▶ _AIM OF THE TASK_
Which lines in the records below include the word "right"? Report each of them in full.

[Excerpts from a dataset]
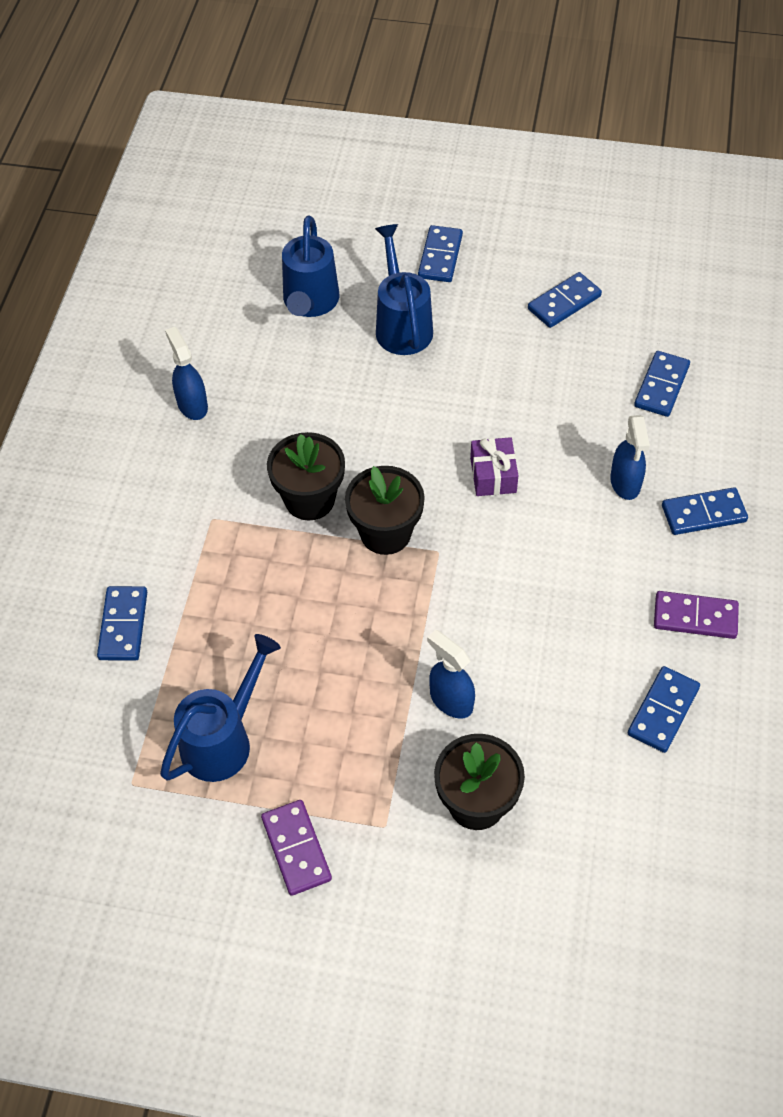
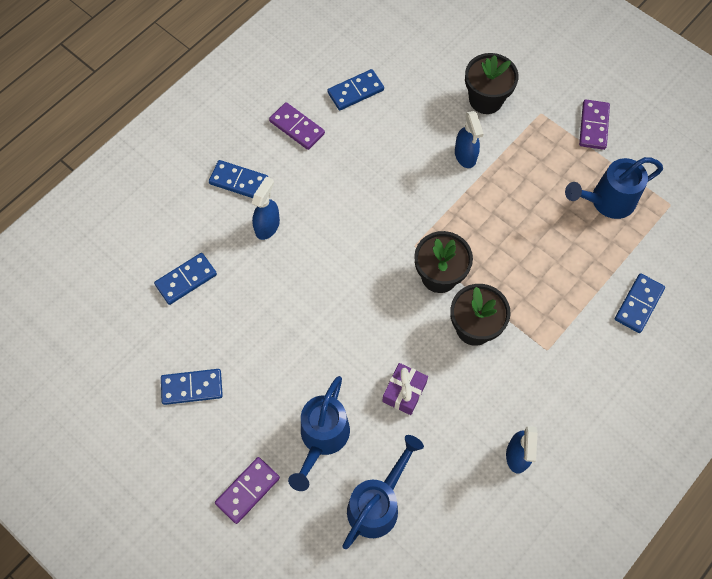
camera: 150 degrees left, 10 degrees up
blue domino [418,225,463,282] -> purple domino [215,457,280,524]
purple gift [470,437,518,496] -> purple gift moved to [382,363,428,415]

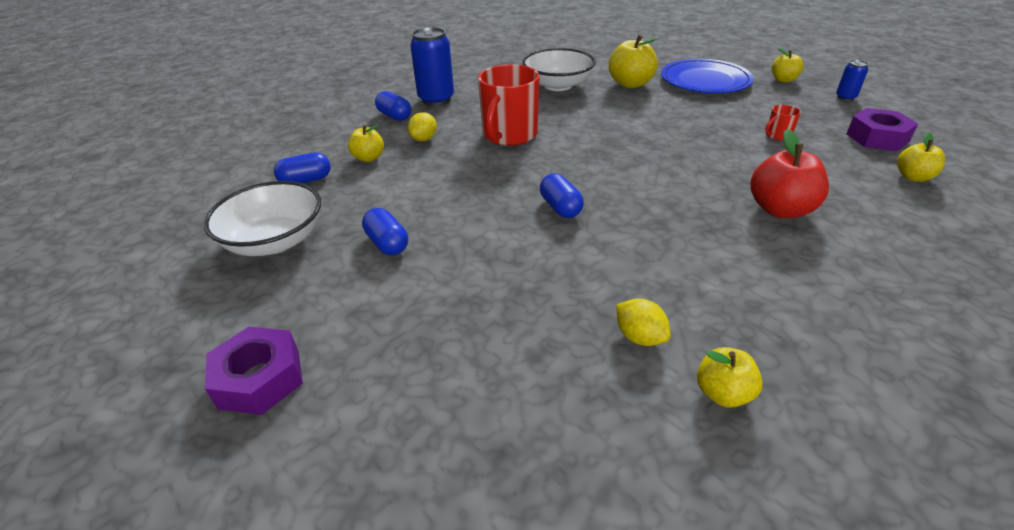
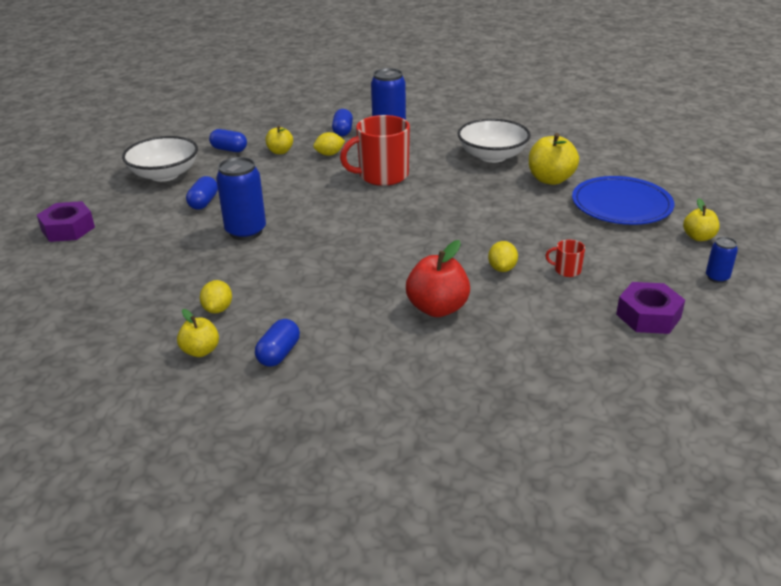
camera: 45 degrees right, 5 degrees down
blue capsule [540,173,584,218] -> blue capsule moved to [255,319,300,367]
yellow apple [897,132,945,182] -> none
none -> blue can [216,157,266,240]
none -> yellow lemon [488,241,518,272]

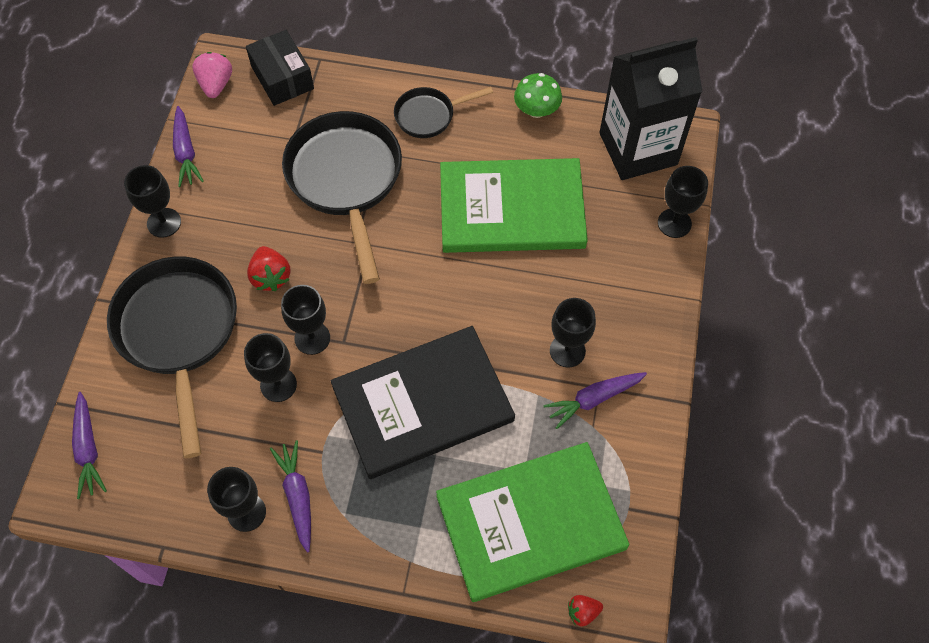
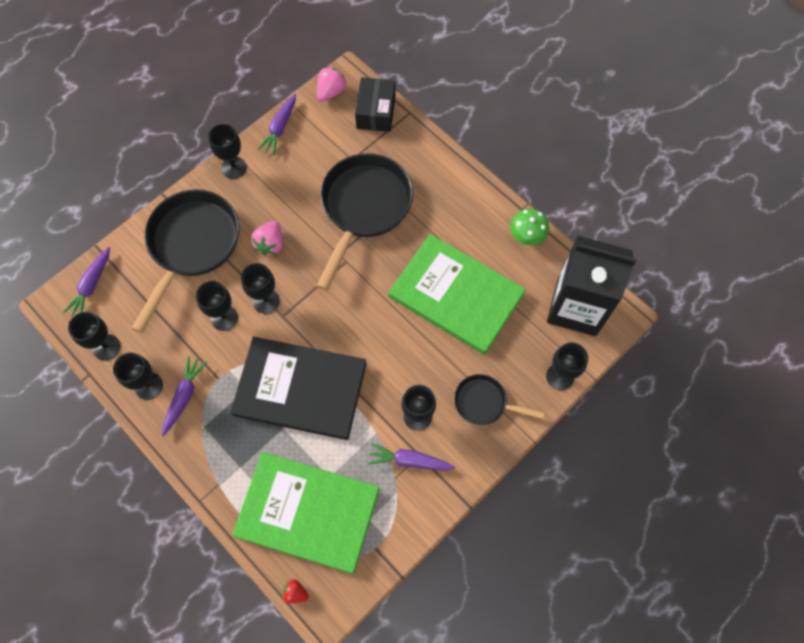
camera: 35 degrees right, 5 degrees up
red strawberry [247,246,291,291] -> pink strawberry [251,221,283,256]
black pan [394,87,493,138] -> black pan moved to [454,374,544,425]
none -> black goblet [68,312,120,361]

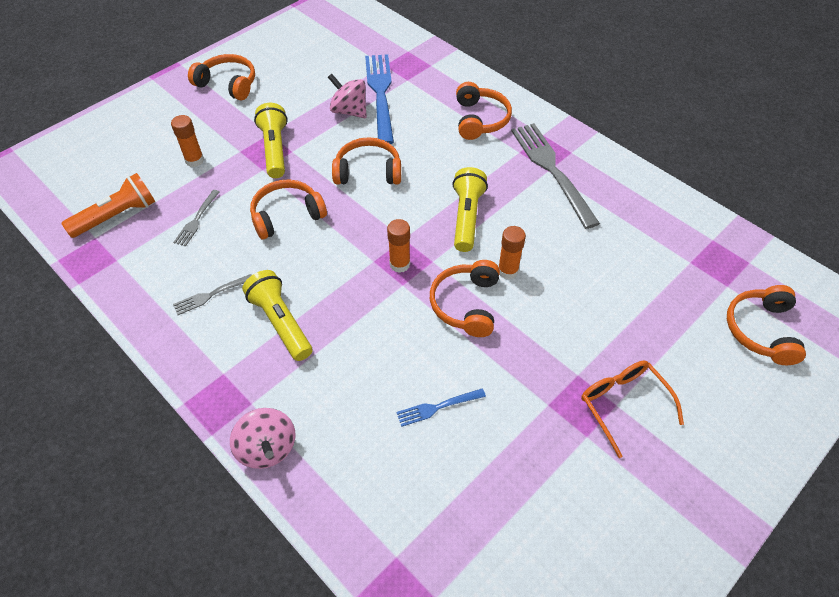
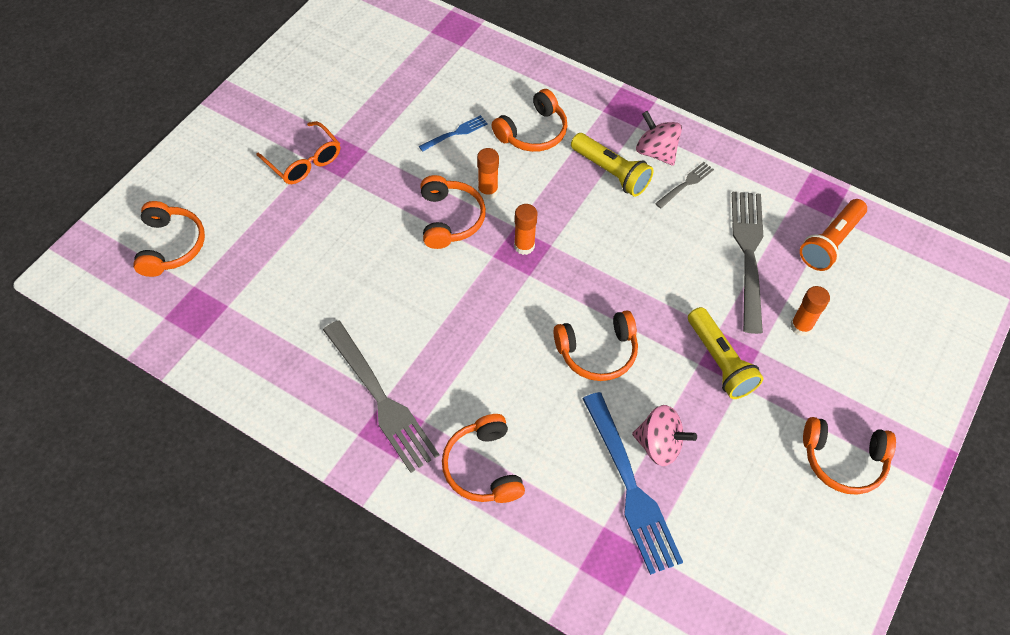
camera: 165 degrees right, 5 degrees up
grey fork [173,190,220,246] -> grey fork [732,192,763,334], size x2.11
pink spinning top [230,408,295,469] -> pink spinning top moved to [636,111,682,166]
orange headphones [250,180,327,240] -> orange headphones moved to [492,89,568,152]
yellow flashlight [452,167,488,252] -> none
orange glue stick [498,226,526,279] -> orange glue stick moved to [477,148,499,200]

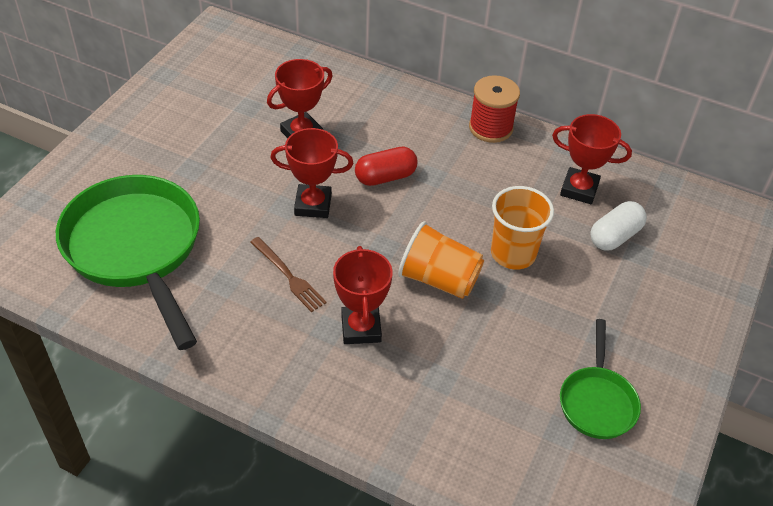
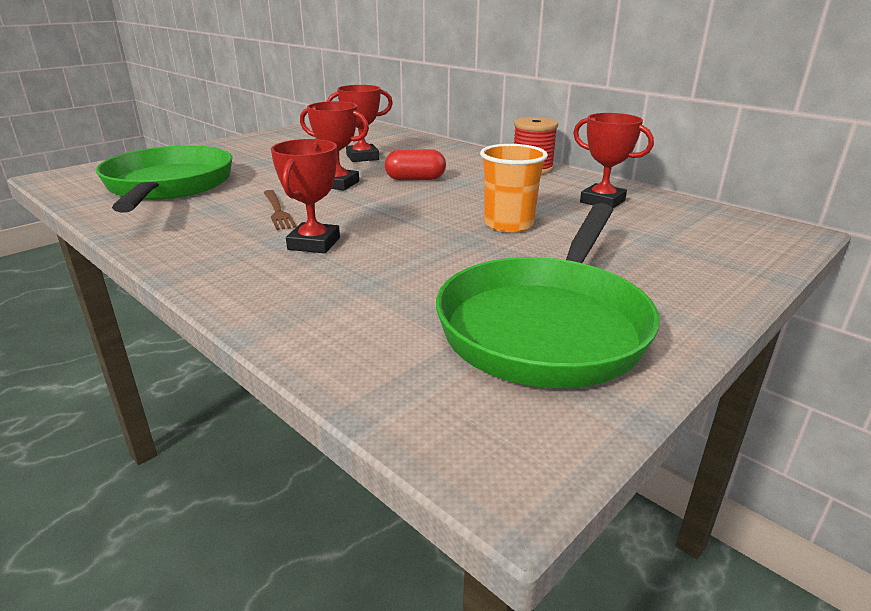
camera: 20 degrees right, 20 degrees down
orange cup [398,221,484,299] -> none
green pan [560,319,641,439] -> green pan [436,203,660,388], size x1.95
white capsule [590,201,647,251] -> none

▶ _EXERCISE OUTPUT_
camera: 45 degrees right, 5 degrees down
camera: 35 degrees right, 5 degrees up
camera: 165 degrees right, 5 degrees up
camera: 20 degrees right, 20 degrees down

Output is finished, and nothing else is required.